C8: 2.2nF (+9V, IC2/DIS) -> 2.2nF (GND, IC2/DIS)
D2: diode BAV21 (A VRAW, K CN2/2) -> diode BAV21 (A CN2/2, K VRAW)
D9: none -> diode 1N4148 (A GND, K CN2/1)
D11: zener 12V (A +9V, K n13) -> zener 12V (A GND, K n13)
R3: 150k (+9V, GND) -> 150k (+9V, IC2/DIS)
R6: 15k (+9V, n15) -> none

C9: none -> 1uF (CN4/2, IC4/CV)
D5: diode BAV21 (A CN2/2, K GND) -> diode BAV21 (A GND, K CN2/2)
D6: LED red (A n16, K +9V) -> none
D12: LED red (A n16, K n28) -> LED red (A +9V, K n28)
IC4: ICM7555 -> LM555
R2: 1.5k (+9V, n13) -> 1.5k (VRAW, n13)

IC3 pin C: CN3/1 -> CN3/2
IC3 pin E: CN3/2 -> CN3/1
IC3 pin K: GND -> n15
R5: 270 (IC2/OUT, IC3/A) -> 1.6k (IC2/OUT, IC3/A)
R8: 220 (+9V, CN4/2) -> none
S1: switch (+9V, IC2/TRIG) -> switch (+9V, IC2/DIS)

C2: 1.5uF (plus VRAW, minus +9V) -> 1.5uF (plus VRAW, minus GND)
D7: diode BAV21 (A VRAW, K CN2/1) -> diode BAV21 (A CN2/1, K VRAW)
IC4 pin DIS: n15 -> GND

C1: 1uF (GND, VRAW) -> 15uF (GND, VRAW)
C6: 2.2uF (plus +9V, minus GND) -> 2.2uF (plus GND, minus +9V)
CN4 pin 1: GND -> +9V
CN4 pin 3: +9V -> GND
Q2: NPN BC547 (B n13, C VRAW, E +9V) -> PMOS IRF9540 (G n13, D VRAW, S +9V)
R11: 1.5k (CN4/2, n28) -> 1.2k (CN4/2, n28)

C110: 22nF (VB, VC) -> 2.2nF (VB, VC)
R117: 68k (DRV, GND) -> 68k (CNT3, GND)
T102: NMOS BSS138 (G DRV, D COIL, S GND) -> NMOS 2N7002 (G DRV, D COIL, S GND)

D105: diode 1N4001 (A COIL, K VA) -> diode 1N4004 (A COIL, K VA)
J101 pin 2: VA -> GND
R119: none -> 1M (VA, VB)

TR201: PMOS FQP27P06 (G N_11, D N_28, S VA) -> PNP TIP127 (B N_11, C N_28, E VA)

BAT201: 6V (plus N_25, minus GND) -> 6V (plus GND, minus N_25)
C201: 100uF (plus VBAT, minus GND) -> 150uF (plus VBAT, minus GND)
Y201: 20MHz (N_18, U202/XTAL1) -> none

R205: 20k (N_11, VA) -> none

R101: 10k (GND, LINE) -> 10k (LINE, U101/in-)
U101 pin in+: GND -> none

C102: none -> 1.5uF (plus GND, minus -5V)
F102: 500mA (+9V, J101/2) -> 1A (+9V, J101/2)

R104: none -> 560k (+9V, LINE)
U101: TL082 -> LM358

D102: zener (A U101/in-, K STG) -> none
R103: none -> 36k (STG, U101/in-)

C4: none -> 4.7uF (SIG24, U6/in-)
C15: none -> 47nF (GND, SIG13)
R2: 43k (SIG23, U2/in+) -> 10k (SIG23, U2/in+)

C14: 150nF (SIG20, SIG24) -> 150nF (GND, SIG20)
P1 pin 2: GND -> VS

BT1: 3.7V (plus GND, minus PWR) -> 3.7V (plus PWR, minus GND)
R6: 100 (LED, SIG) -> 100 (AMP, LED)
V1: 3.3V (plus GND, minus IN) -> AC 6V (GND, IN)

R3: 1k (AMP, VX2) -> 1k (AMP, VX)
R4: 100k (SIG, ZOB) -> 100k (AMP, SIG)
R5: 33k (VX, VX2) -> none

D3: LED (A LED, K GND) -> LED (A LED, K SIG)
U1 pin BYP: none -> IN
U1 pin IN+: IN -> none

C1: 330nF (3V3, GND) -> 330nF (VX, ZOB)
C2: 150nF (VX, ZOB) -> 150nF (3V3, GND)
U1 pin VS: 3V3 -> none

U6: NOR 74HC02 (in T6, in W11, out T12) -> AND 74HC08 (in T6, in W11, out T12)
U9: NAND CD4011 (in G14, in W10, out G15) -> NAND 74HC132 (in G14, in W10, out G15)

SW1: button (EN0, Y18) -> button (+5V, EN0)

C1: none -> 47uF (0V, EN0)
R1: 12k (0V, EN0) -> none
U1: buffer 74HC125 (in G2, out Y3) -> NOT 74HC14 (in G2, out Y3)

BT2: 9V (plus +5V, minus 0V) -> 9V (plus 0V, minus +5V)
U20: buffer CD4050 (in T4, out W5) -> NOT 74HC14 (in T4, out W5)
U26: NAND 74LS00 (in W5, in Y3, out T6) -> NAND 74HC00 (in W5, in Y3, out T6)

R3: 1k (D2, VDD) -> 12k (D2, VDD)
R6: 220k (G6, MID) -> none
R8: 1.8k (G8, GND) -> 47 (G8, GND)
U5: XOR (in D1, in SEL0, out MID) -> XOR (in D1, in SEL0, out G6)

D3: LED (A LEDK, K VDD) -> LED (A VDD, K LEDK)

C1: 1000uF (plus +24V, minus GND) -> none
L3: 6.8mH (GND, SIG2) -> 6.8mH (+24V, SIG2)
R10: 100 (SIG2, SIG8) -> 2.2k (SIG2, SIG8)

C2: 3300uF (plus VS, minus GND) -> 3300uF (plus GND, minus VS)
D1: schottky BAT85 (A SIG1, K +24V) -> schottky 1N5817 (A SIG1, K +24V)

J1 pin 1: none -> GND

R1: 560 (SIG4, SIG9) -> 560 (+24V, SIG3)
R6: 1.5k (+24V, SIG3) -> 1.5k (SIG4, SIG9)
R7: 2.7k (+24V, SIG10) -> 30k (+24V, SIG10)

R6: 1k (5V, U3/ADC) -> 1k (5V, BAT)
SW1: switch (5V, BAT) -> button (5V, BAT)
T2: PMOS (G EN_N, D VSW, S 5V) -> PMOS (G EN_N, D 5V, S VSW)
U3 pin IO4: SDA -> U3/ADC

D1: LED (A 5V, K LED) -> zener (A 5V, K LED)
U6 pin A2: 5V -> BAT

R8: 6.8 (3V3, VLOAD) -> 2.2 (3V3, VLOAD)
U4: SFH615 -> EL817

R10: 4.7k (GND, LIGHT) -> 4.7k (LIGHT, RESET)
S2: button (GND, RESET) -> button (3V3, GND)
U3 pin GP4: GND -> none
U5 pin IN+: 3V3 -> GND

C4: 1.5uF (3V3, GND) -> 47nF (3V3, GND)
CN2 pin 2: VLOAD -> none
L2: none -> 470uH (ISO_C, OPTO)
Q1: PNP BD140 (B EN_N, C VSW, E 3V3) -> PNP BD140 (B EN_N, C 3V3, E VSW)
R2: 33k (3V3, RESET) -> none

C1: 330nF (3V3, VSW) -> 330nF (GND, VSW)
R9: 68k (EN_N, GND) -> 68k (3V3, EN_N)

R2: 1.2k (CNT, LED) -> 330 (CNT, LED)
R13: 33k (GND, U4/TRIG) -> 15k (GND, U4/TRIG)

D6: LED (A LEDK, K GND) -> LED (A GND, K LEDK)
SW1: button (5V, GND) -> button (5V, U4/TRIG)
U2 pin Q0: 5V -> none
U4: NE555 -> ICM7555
● ● ● ●
→ WHAT THE TASK ASKS
Taking the records above, retype every line from the one with "R6: 1.5k (+24V, SIG3) -> 1.5k (SIG4, SIG9)" down to the one with "S2: button (GND, RESET) -> button (3V3, GND)", exactly and with nothing else.

→ RESULT OF THIS EXERCISE
R6: 1.5k (+24V, SIG3) -> 1.5k (SIG4, SIG9)
R7: 2.7k (+24V, SIG10) -> 30k (+24V, SIG10)

R6: 1k (5V, U3/ADC) -> 1k (5V, BAT)
SW1: switch (5V, BAT) -> button (5V, BAT)
T2: PMOS (G EN_N, D VSW, S 5V) -> PMOS (G EN_N, D 5V, S VSW)
U3 pin IO4: SDA -> U3/ADC

D1: LED (A 5V, K LED) -> zener (A 5V, K LED)
U6 pin A2: 5V -> BAT

R8: 6.8 (3V3, VLOAD) -> 2.2 (3V3, VLOAD)
U4: SFH615 -> EL817

R10: 4.7k (GND, LIGHT) -> 4.7k (LIGHT, RESET)
S2: button (GND, RESET) -> button (3V3, GND)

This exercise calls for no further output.